**EXERCISE BRIEF:** Repeat only the lines below that run from the line with "R2: 15k (+9V, U3/PB2) -> 6.8k (+9V, U3/PB2)" to the line with "U3 pin PB1: none -> N4", ends included; skip every picture.

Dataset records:
-- -- --

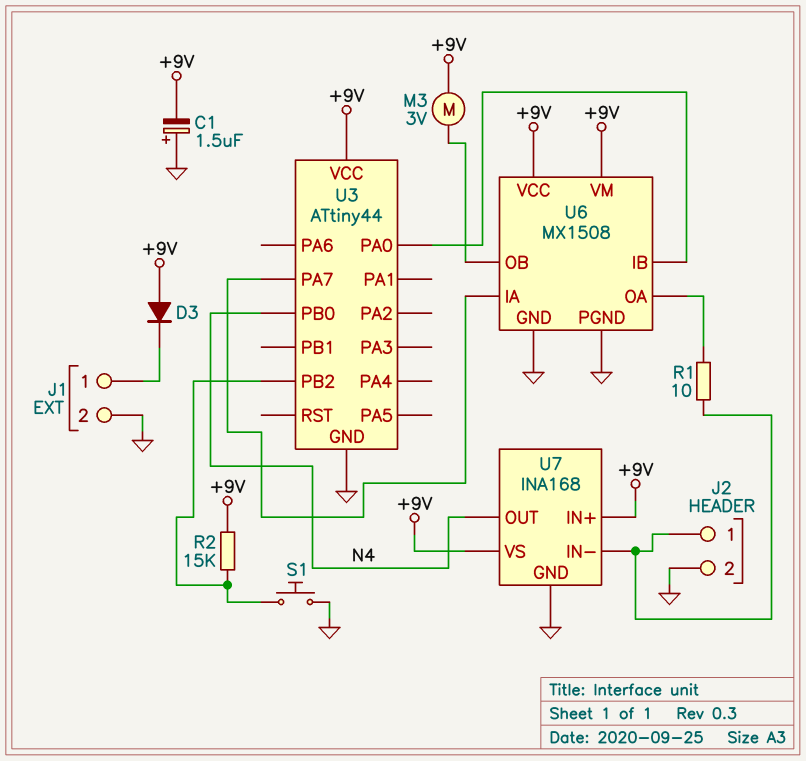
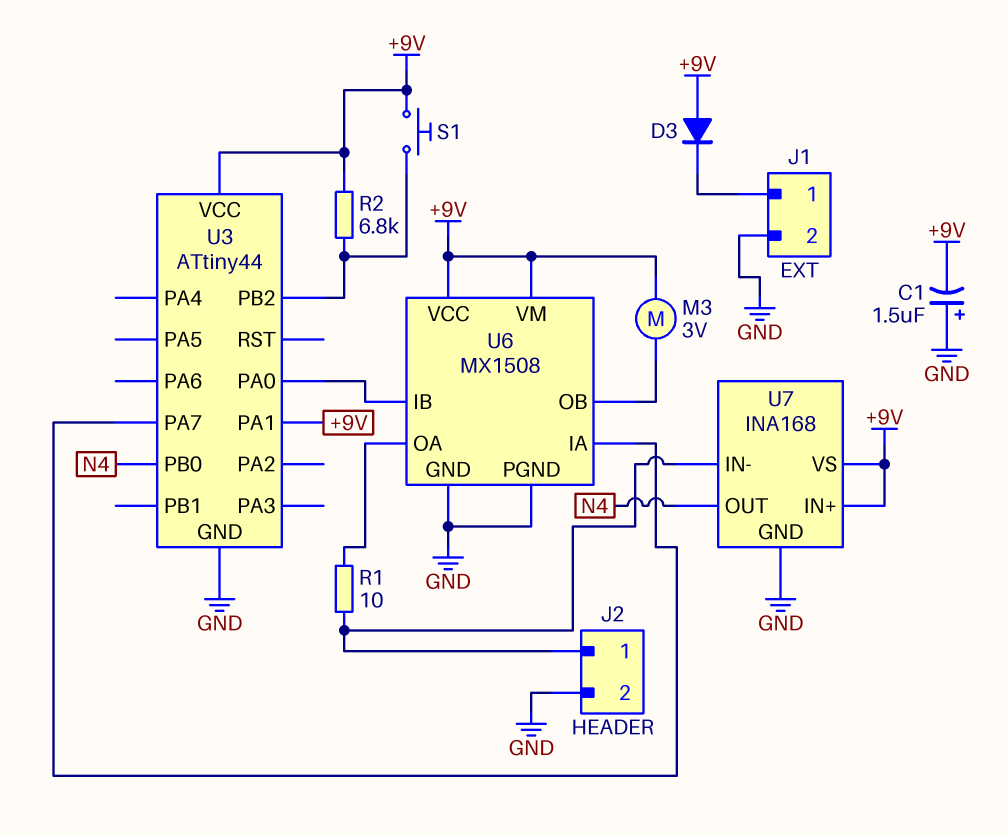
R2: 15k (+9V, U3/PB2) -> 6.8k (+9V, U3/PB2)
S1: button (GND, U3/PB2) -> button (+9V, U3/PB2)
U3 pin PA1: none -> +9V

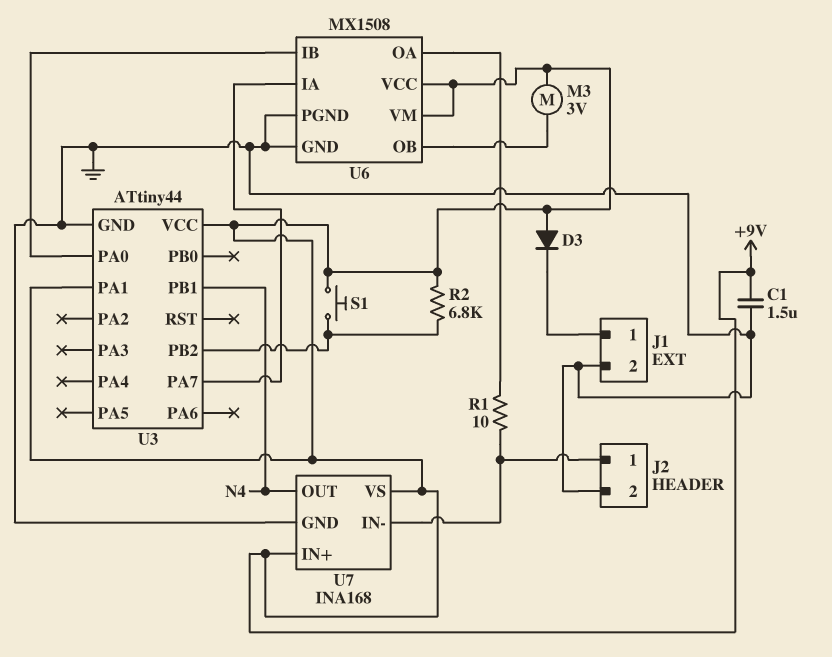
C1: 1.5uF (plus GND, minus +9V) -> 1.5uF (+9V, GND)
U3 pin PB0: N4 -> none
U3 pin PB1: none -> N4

-- -- --

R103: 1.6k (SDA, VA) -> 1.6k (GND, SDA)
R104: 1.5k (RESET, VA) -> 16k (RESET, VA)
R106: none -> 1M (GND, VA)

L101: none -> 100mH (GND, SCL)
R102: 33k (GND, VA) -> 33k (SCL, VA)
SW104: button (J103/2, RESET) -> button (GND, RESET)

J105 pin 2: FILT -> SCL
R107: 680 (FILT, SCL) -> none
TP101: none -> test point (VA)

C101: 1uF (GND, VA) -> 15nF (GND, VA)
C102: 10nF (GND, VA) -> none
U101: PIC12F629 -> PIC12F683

-- -- --

**EXPECTED OUTPUT:**
R2: 15k (+9V, U3/PB2) -> 6.8k (+9V, U3/PB2)
S1: button (GND, U3/PB2) -> button (+9V, U3/PB2)
U3 pin PA1: none -> +9V

C1: 1.5uF (plus GND, minus +9V) -> 1.5uF (+9V, GND)
U3 pin PB0: N4 -> none
U3 pin PB1: none -> N4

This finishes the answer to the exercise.